Data for this task |
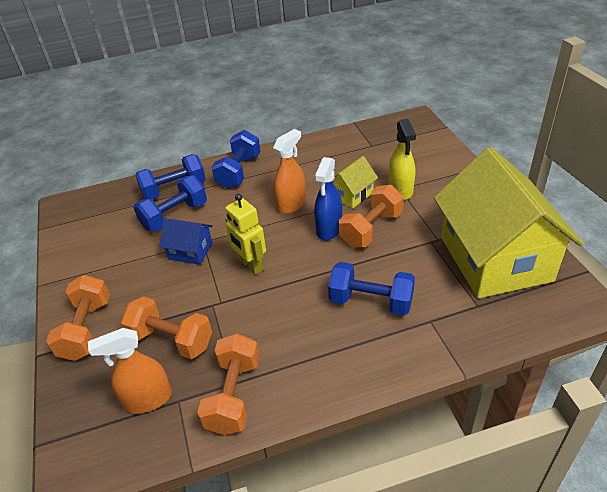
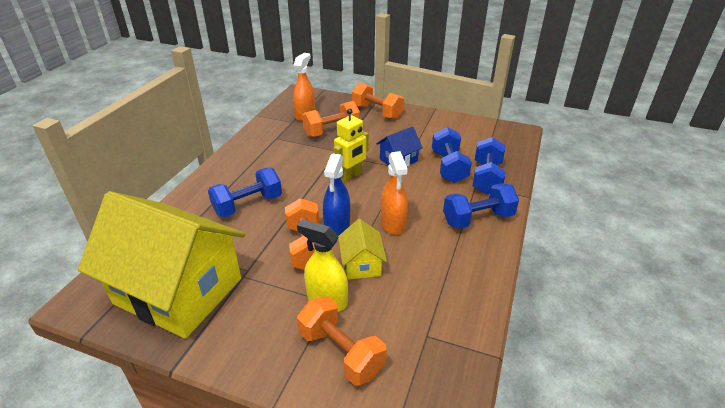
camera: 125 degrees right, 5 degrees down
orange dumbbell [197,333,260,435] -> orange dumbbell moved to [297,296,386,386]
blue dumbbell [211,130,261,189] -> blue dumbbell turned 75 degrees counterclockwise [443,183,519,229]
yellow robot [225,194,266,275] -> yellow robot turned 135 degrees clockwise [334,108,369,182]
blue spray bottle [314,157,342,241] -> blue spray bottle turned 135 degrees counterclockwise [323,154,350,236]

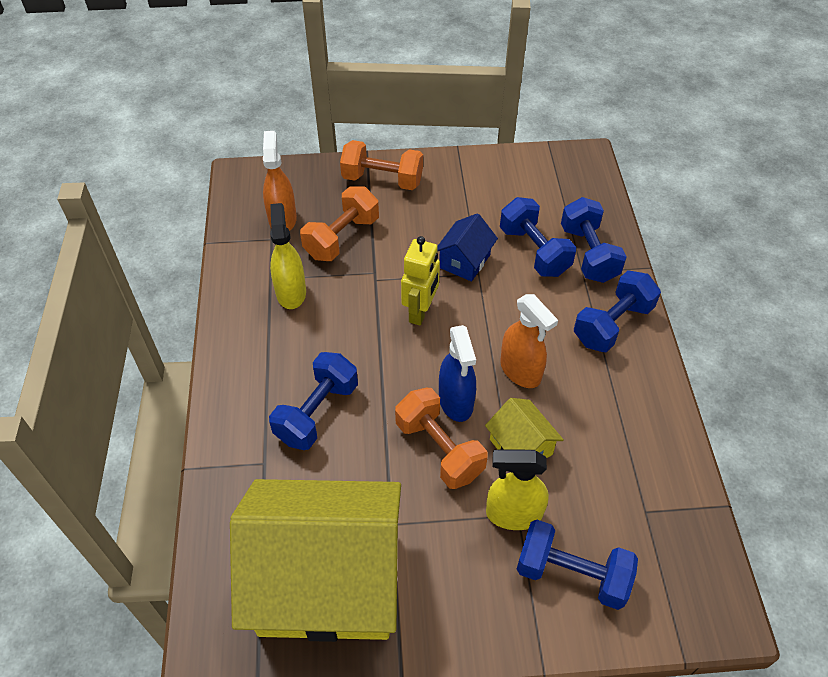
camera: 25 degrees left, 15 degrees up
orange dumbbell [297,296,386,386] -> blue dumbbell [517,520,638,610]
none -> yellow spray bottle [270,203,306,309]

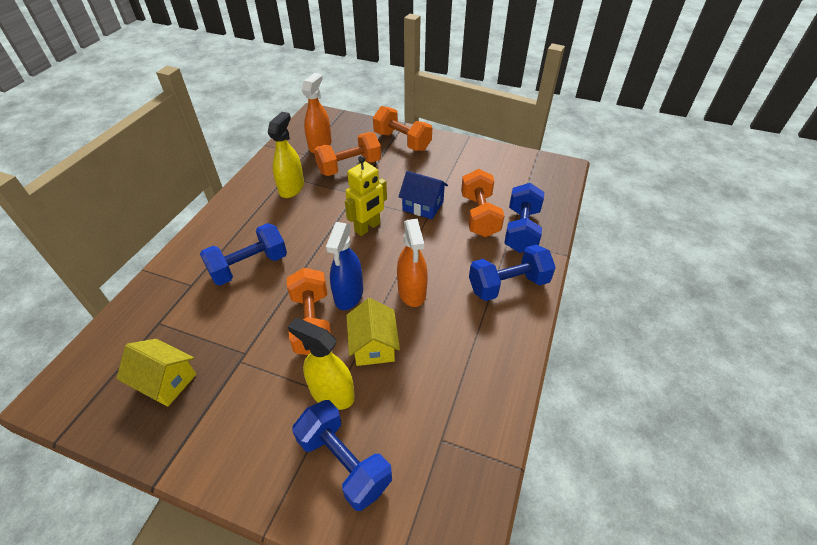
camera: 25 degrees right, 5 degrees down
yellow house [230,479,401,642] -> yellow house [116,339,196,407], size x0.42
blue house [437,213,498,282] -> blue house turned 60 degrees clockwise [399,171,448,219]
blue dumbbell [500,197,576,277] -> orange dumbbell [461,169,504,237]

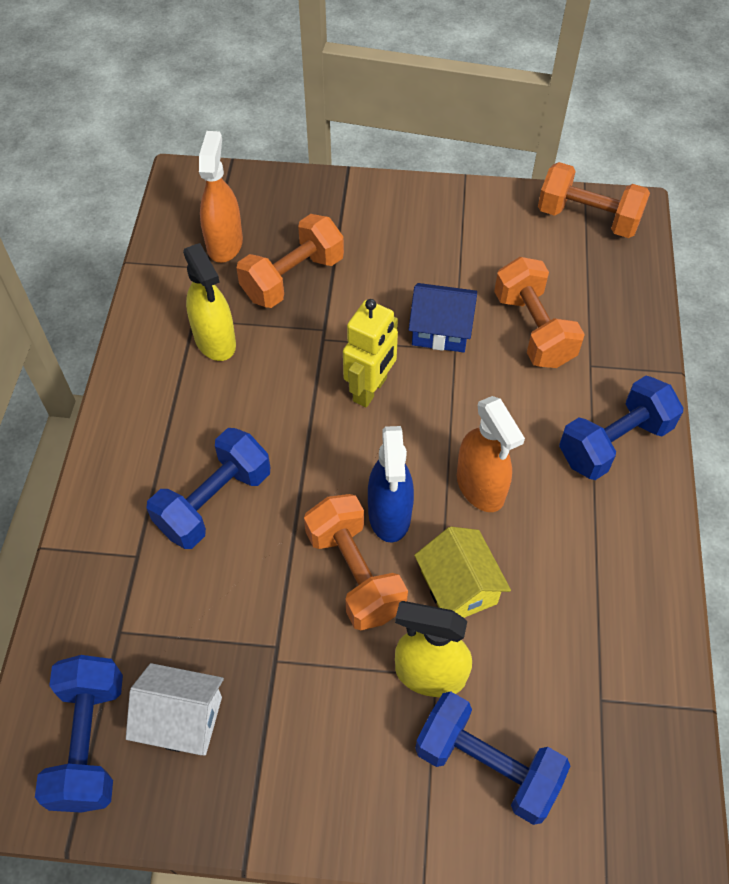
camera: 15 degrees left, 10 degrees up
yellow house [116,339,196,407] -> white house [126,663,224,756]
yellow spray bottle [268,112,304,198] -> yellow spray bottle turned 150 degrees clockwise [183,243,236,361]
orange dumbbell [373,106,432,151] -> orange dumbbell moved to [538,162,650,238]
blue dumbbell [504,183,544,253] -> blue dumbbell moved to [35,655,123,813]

What you will do |
Retype the records verbatim, excluding each image they hold.

Result for this task |
camera: 125 degrees right, 5 degrees down
orange dumbbell [197,333,260,435] -> orange dumbbell moved to [297,296,386,386]
blue dumbbell [211,130,261,189] -> blue dumbbell turned 75 degrees counterclockwise [443,183,519,229]
yellow robot [225,194,266,275] -> yellow robot turned 135 degrees clockwise [334,108,369,182]
blue spray bottle [314,157,342,241] -> blue spray bottle turned 135 degrees counterclockwise [323,154,350,236]

camera: 25 degrees left, 15 degrees up
orange dumbbell [297,296,386,386] -> blue dumbbell [517,520,638,610]
none -> yellow spray bottle [270,203,306,309]

camera: 25 degrees right, 5 degrees down
yellow house [230,479,401,642] -> yellow house [116,339,196,407], size x0.42
blue house [437,213,498,282] -> blue house turned 60 degrees clockwise [399,171,448,219]
blue dumbbell [500,197,576,277] -> orange dumbbell [461,169,504,237]

camera: 15 degrees left, 10 degrees up
yellow house [116,339,196,407] -> white house [126,663,224,756]
yellow spray bottle [268,112,304,198] -> yellow spray bottle turned 150 degrees clockwise [183,243,236,361]
orange dumbbell [373,106,432,151] -> orange dumbbell moved to [538,162,650,238]
blue dumbbell [504,183,544,253] -> blue dumbbell moved to [35,655,123,813]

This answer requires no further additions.